═══ DATA FOR ANALYSIS

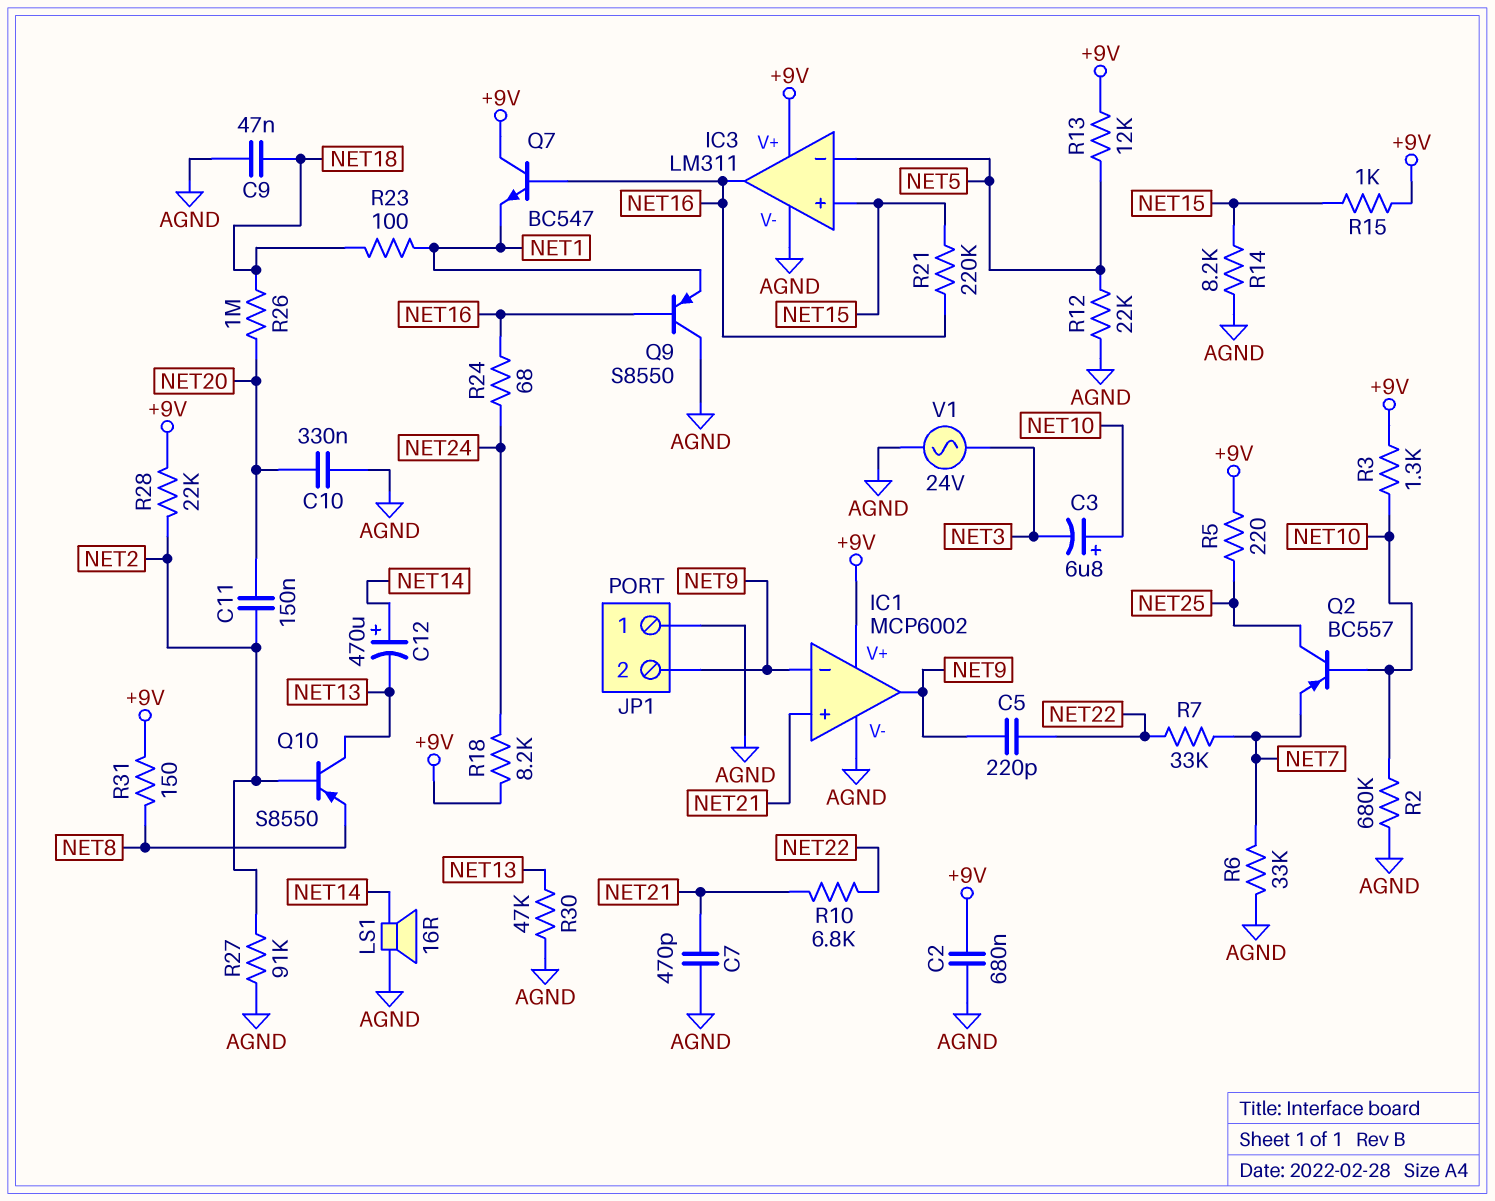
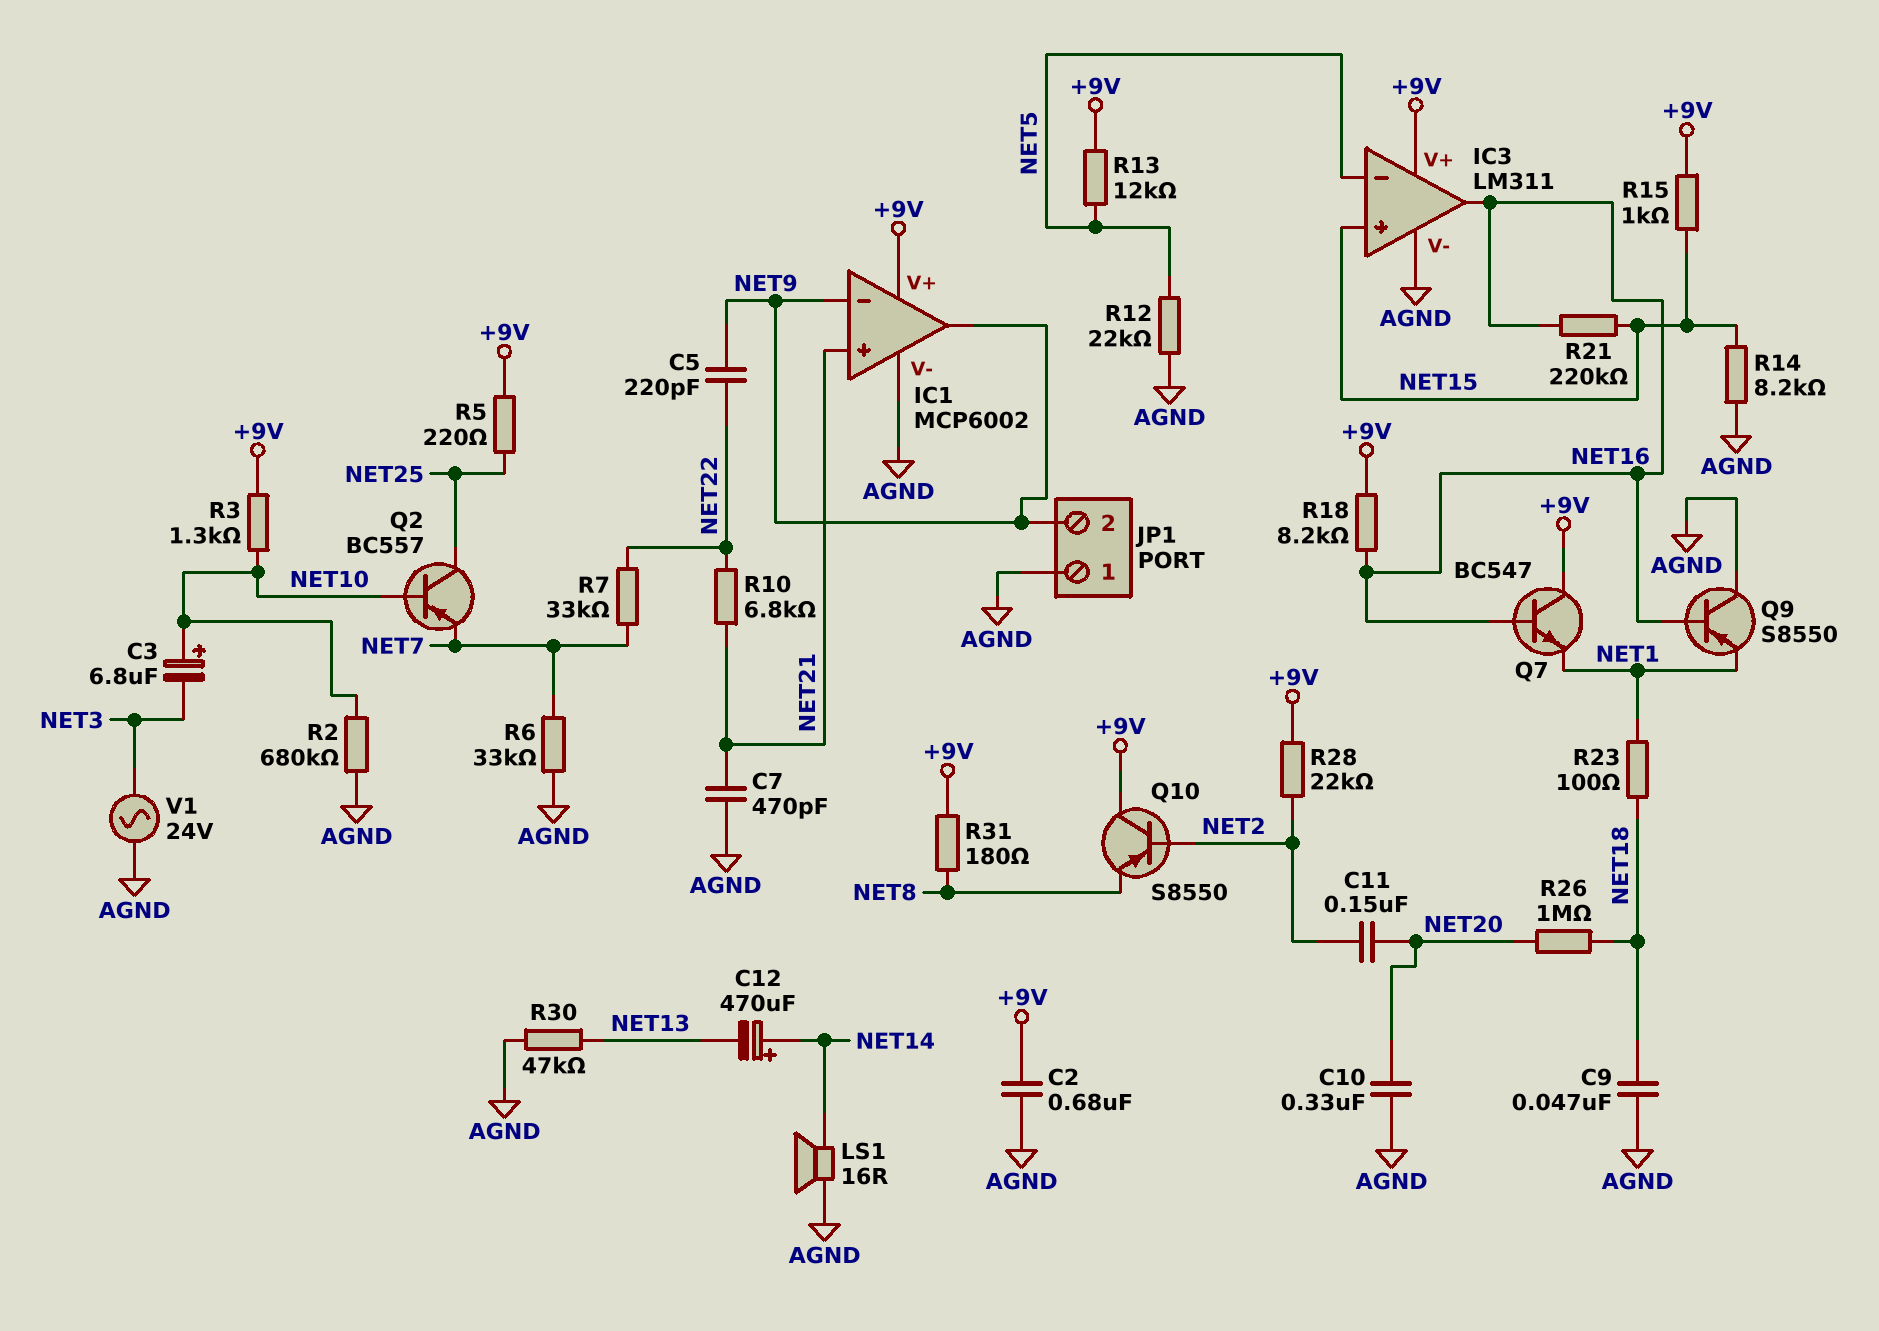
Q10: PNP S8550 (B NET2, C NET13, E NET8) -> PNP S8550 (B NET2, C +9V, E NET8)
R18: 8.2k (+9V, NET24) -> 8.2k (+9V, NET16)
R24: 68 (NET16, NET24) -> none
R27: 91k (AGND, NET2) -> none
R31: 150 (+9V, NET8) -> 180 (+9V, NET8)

══════
═══ DATA FOR ANALYSIS

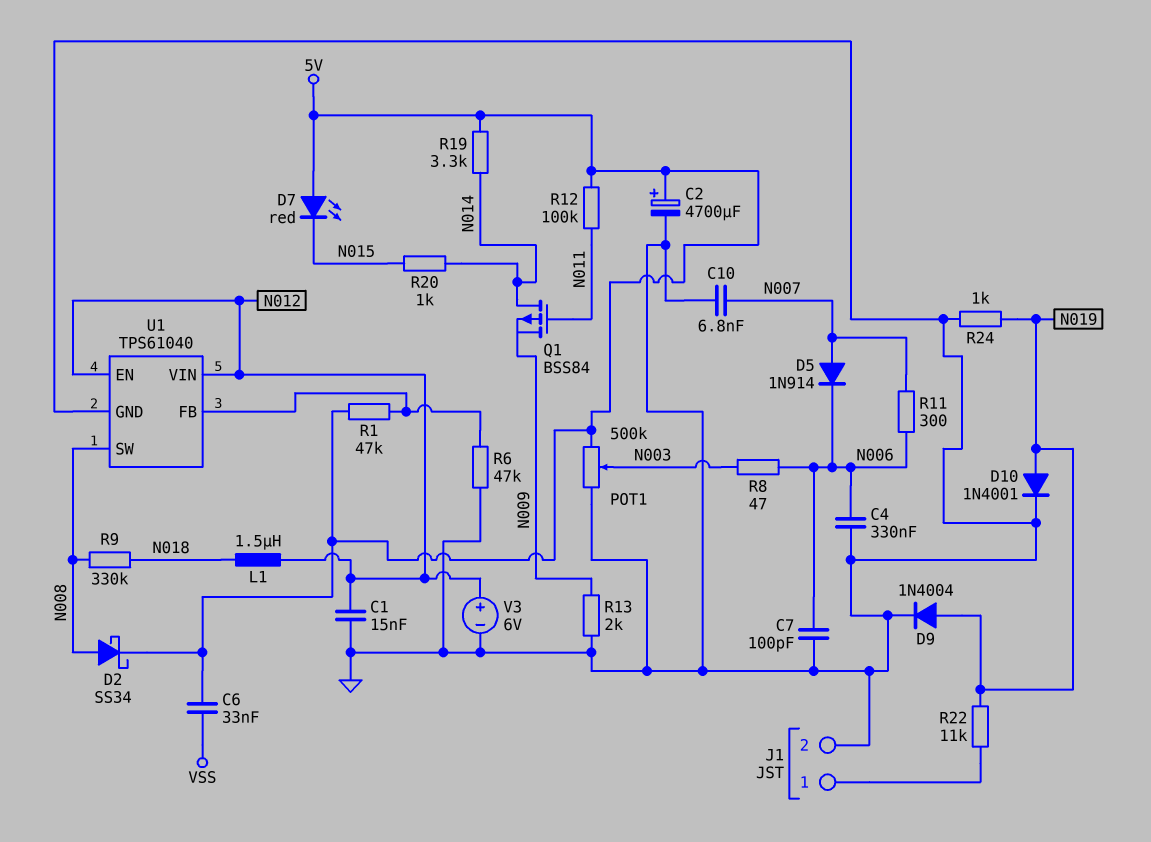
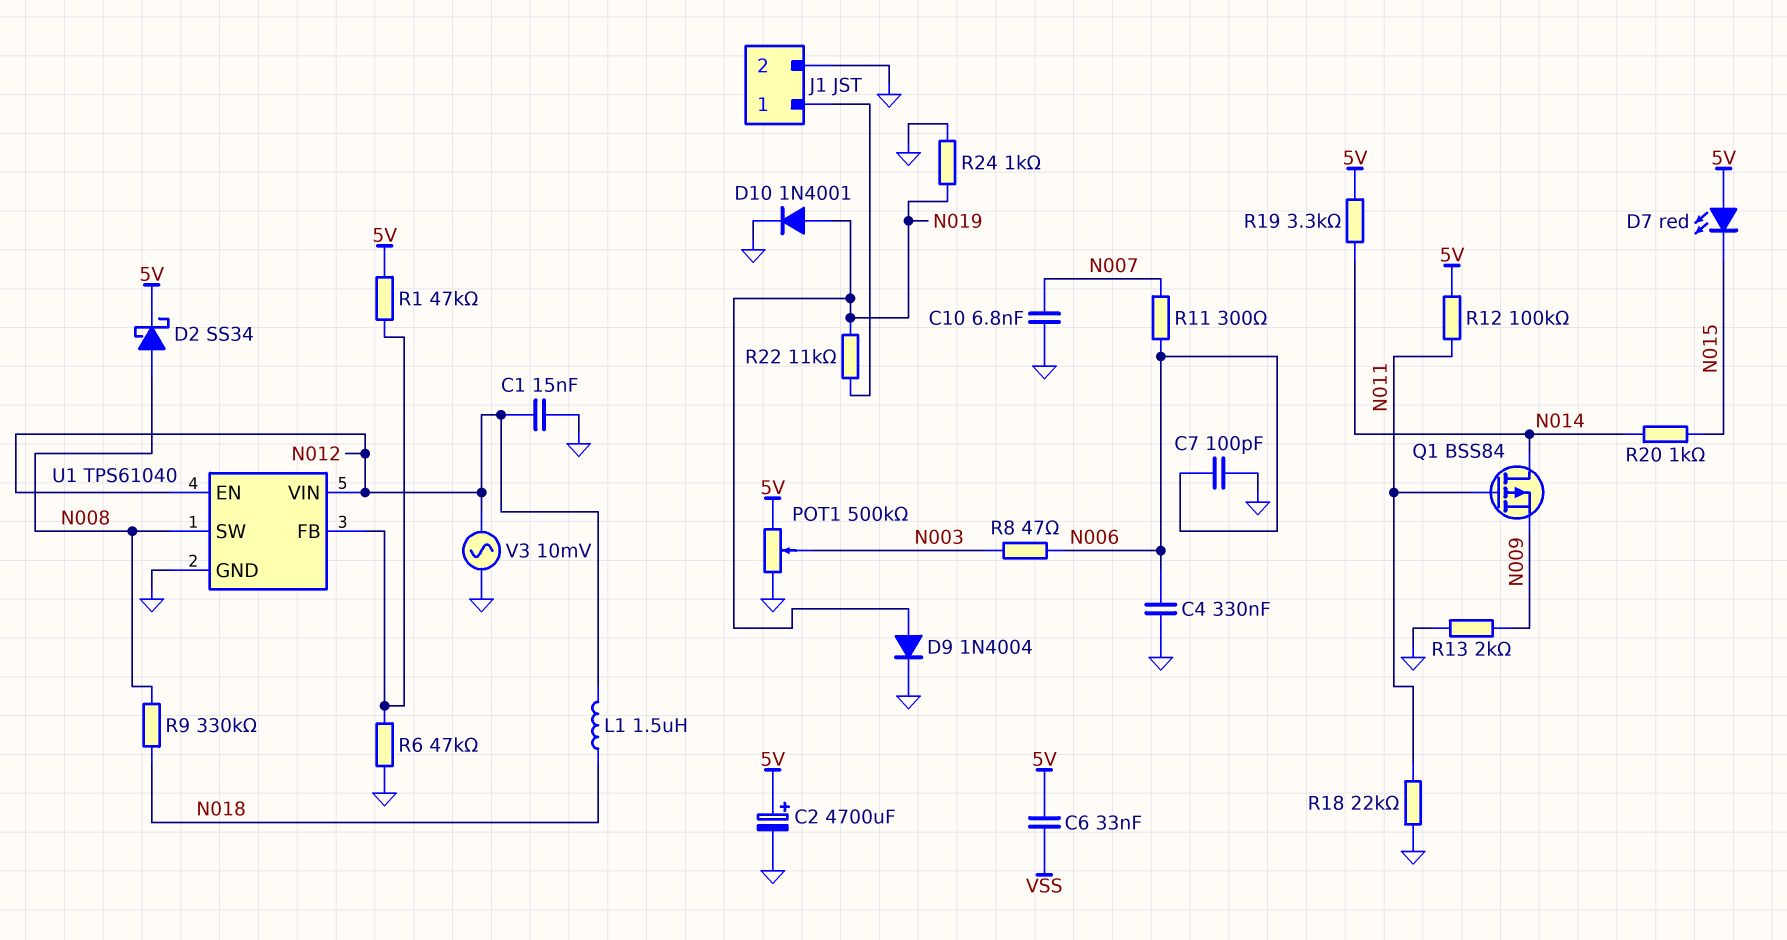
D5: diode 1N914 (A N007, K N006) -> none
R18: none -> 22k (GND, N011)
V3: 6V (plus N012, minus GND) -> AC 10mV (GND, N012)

══════
═══ DATA FOR ANALYSIS

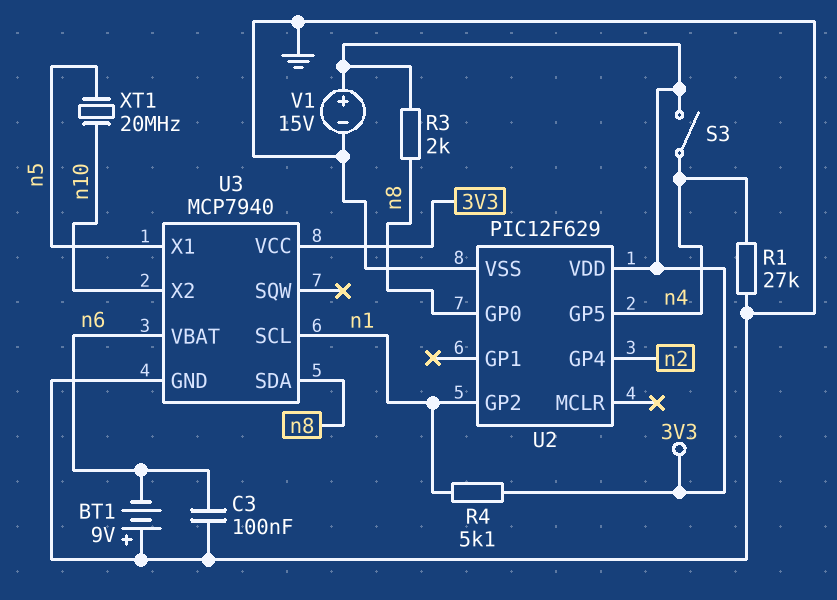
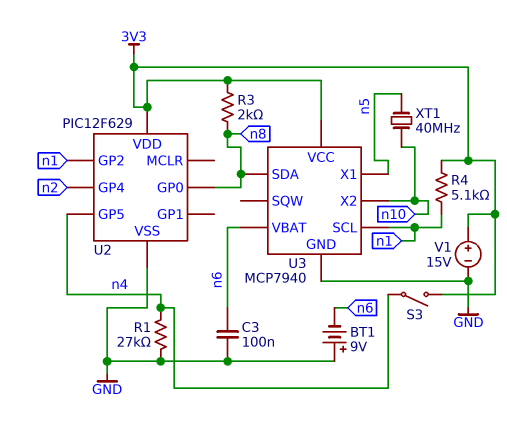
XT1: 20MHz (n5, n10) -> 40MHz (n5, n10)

══════

The word "none" appears in some lines above. Return every one of those lines.

R24: 68 (NET16, NET24) -> none
R27: 91k (AGND, NET2) -> none
D5: diode 1N914 (A N007, K N006) -> none
R18: none -> 22k (GND, N011)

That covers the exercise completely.